> [EXERCISE BRIEF]: Given the listing below, write out exactly the lines starting with the line that has "brown rectangle: (498, 370)" and going on through the line that has "pink semicircle: (910, 571)", both kept.

> [DATA FOR THE TASK]:
++++++++
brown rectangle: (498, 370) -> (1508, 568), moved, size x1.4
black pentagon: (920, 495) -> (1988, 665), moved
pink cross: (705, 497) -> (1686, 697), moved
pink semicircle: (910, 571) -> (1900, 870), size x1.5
++++++++
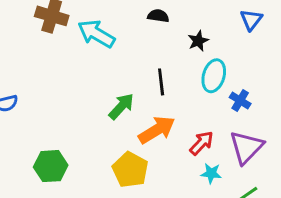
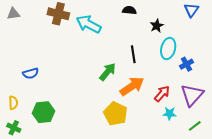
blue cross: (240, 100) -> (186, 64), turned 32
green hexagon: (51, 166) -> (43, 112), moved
++++++++
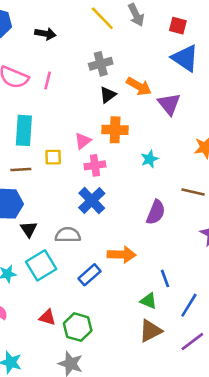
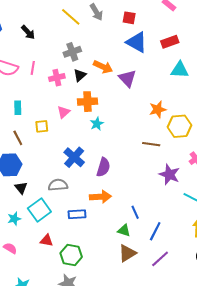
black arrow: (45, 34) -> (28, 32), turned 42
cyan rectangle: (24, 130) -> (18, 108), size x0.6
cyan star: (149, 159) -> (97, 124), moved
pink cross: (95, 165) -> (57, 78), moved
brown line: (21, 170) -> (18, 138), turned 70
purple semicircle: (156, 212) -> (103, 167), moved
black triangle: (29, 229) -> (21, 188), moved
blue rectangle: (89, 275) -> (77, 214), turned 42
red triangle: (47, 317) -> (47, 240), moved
++++++++
> [SOLUTION]:
brown rectangle: (498, 370) -> (1508, 568), moved, size x1.4
black pentagon: (920, 495) -> (1988, 665), moved
pink cross: (705, 497) -> (1686, 697), moved
pink semicircle: (910, 571) -> (1900, 870), size x1.5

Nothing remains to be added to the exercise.